+++ Record excerpts +++

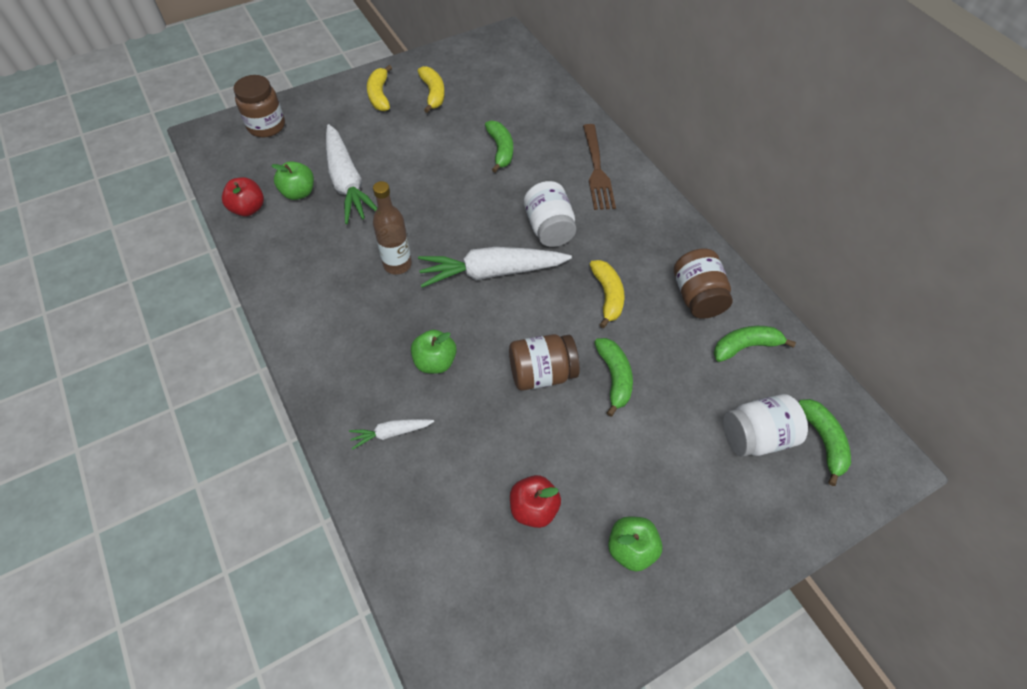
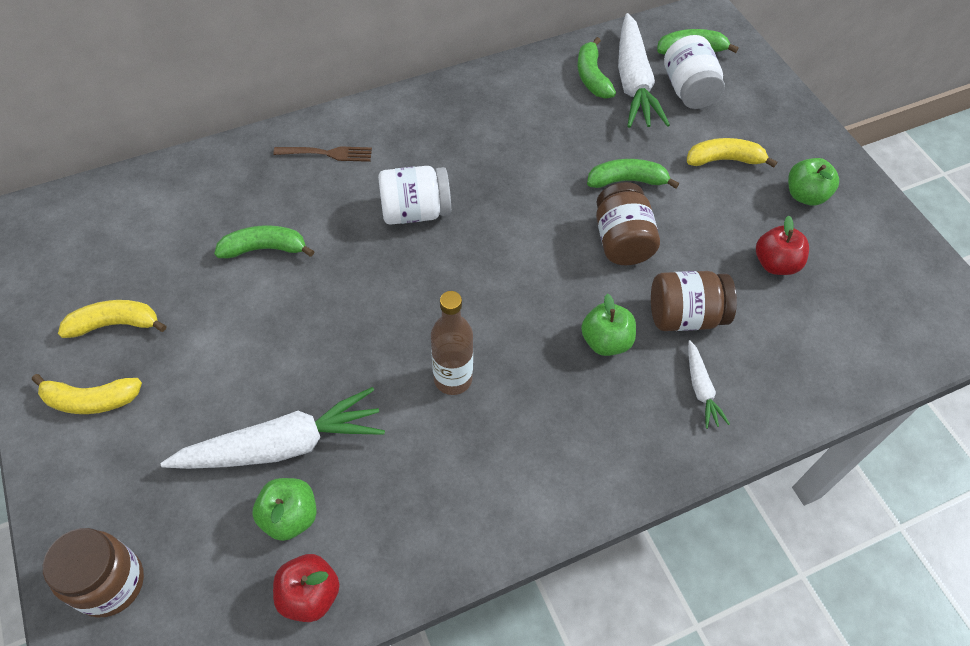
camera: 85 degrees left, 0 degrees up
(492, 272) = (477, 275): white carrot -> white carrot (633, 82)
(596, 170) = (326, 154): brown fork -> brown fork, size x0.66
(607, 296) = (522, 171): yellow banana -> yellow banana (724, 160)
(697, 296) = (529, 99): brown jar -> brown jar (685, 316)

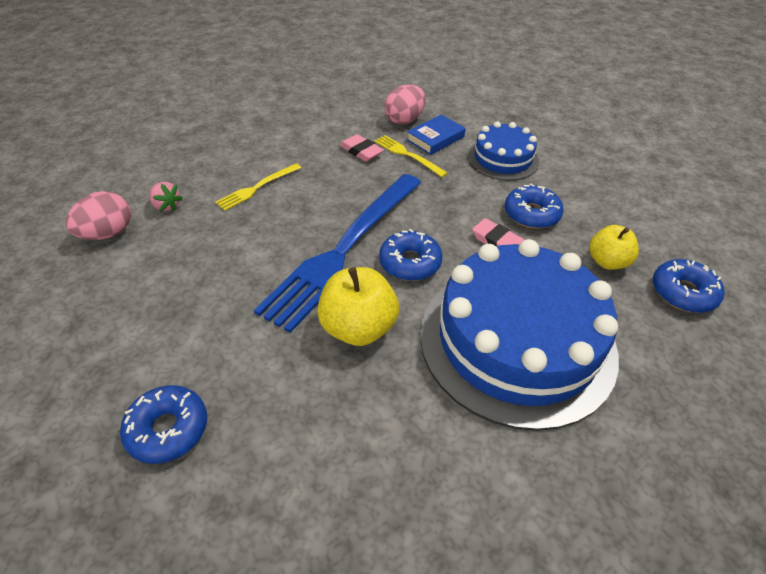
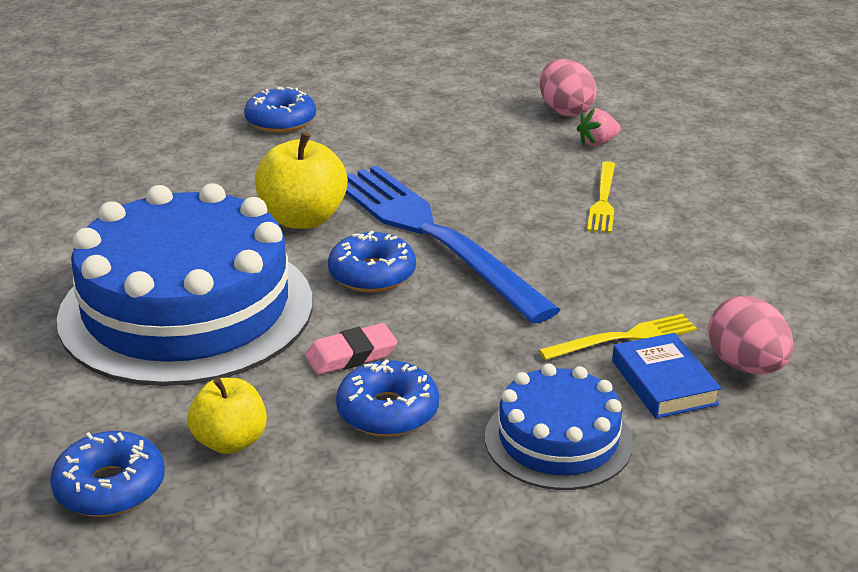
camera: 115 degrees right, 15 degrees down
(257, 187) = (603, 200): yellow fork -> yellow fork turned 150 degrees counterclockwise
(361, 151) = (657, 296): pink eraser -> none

+++

Give the entries again, exactly and in full, with no image included.

camera: 85 degrees left, 0 degrees up
(492, 272) = (477, 275): white carrot -> white carrot (633, 82)
(596, 170) = (326, 154): brown fork -> brown fork, size x0.66
(607, 296) = (522, 171): yellow banana -> yellow banana (724, 160)
(697, 296) = (529, 99): brown jar -> brown jar (685, 316)

camera: 115 degrees right, 15 degrees down
(257, 187) = (603, 200): yellow fork -> yellow fork turned 150 degrees counterclockwise
(361, 151) = (657, 296): pink eraser -> none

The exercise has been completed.